**Work request:** No line before the one containing "TOF1 pin SDA: D6 -> D2" should appear; that line and all lines after it, through the end of the data, are to be set down exactly.

Edit tracking data

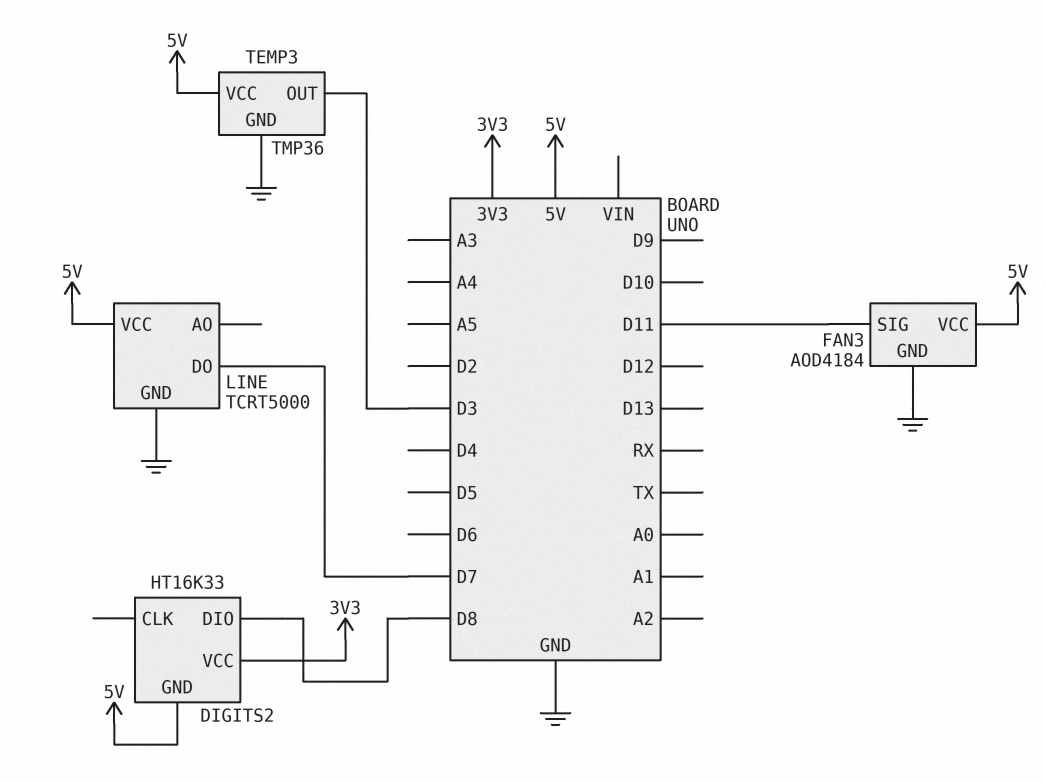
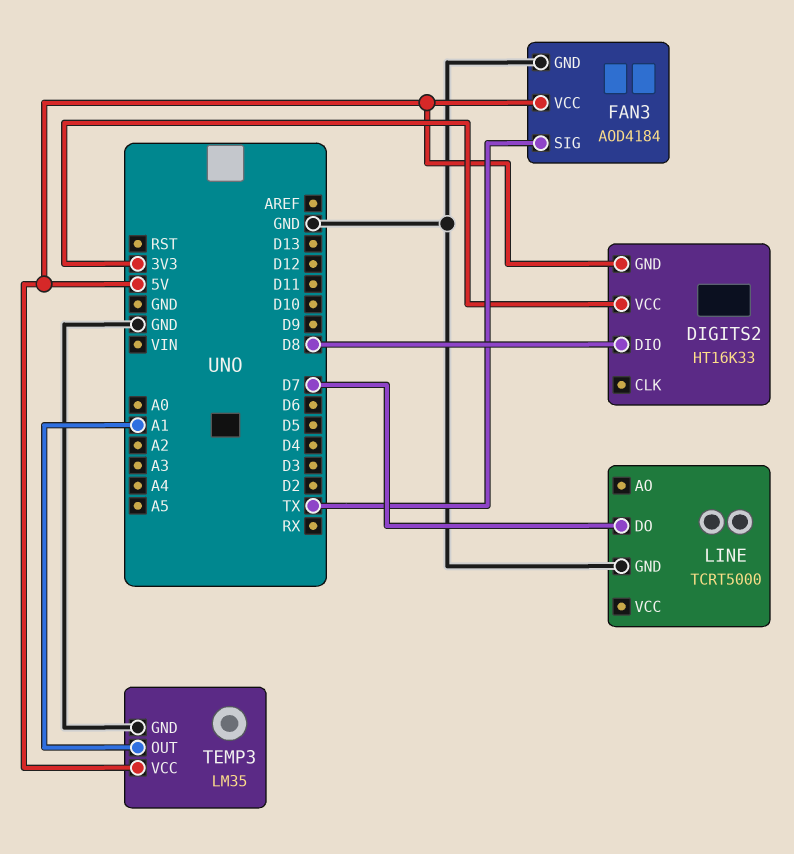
FAN3 pin SIG: D11 -> TX
LINE pin VCC: 5V -> none
TEMP3: TMP36 -> LM35
TEMP3 pin OUT: D3 -> A1

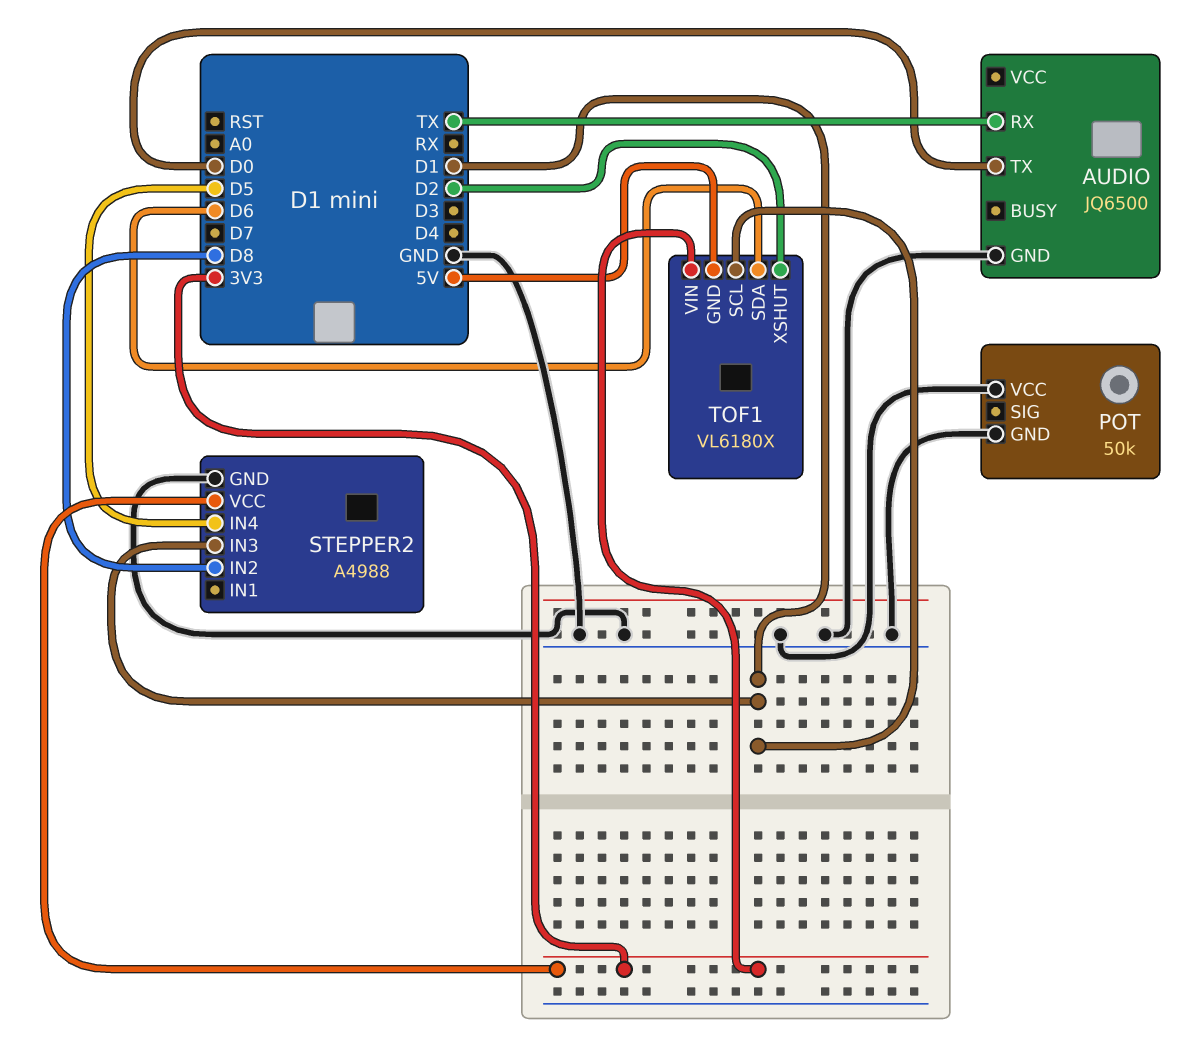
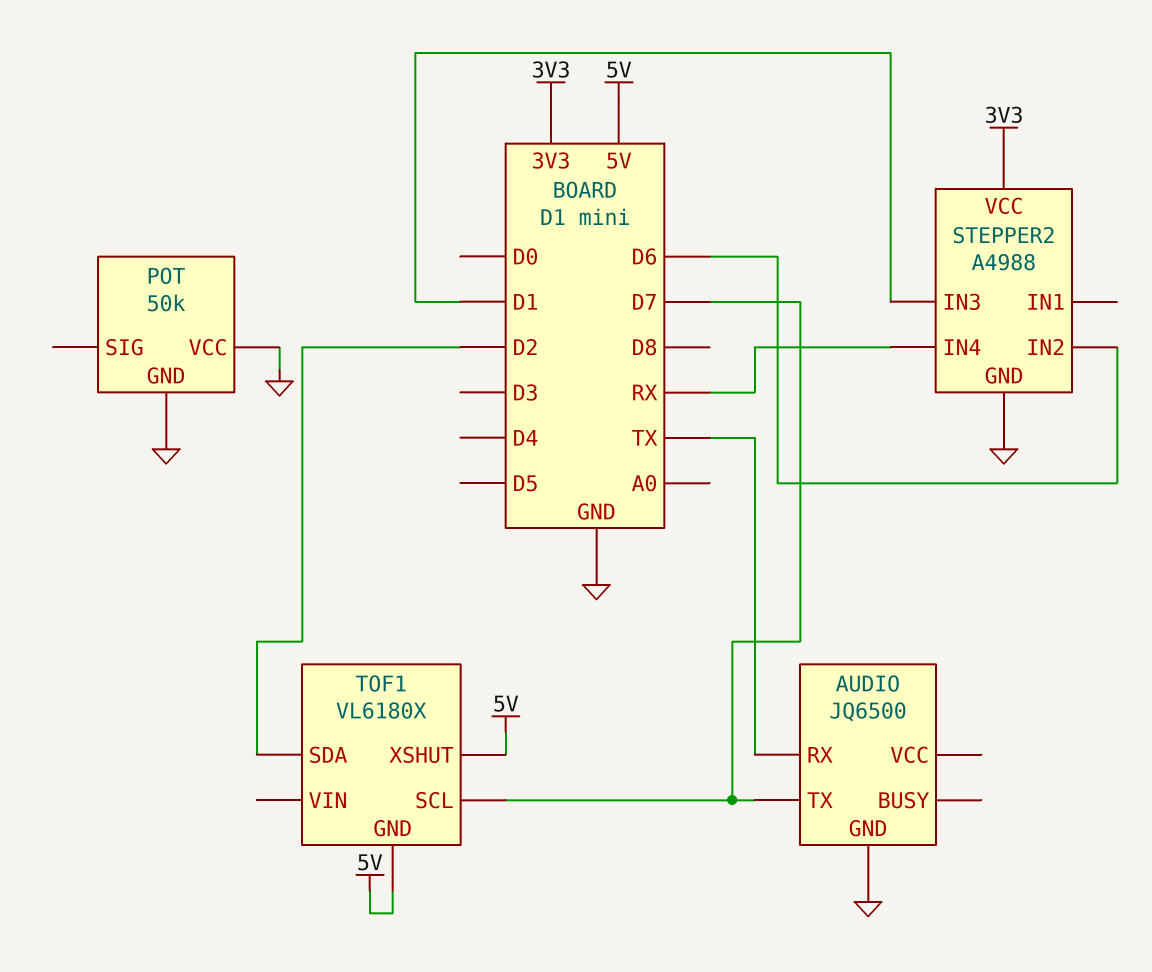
AUDIO pin TX: D0 -> D7
STEPPER2 pin IN2: D8 -> D6
STEPPER2 pin IN4: D5 -> RX
TOF1 pin SCL: D1 -> D7
TOF1 pin SDA: D6 -> D2
TOF1 pin VIN: 3V3 -> none
TOF1 pin XSHUT: D2 -> 5V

**Solution below:**
TOF1 pin SDA: D6 -> D2
TOF1 pin VIN: 3V3 -> none
TOF1 pin XSHUT: D2 -> 5V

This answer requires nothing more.